■ Exercise description
Which lines in the records below contain the word "orange"? Copy each one.

(Dataset entries)
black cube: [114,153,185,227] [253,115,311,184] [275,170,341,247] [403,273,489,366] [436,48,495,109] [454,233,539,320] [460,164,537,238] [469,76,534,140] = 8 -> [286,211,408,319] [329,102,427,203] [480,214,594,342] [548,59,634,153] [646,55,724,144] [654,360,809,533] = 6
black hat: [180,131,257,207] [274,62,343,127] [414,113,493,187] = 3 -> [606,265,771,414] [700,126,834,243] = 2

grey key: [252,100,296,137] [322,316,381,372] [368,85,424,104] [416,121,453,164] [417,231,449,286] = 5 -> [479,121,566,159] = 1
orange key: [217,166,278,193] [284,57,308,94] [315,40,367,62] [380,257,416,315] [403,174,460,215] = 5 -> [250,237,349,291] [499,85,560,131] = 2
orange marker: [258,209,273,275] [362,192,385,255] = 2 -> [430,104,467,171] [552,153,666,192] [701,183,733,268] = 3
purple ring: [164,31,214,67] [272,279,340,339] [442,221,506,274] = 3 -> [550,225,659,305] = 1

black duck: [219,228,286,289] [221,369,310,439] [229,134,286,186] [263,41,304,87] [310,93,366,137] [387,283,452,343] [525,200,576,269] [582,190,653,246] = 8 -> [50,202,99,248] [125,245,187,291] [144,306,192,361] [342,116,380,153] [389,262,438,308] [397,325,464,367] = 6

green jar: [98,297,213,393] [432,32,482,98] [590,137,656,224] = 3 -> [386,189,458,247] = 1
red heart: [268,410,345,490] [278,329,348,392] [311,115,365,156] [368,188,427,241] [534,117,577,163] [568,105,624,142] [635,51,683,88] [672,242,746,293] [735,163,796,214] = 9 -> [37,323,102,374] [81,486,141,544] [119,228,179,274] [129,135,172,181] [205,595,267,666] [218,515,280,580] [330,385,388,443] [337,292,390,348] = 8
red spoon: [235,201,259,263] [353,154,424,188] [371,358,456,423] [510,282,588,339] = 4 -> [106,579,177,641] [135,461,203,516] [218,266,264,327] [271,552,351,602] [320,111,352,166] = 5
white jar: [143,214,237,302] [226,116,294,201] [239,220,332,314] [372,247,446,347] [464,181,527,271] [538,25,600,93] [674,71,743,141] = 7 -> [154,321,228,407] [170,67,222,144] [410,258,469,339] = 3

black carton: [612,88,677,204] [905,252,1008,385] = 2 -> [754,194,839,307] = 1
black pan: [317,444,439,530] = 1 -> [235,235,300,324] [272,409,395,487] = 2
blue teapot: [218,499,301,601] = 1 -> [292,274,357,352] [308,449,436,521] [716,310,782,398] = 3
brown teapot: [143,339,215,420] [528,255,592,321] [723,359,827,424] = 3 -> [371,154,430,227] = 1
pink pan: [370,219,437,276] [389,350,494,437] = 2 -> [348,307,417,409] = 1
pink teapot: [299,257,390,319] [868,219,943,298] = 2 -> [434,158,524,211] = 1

■ Solution for this task
orange key: [217,166,278,193] [284,57,308,94] [315,40,367,62] [380,257,416,315] [403,174,460,215] = 5 -> [250,237,349,291] [499,85,560,131] = 2
orange marker: [258,209,273,275] [362,192,385,255] = 2 -> [430,104,467,171] [552,153,666,192] [701,183,733,268] = 3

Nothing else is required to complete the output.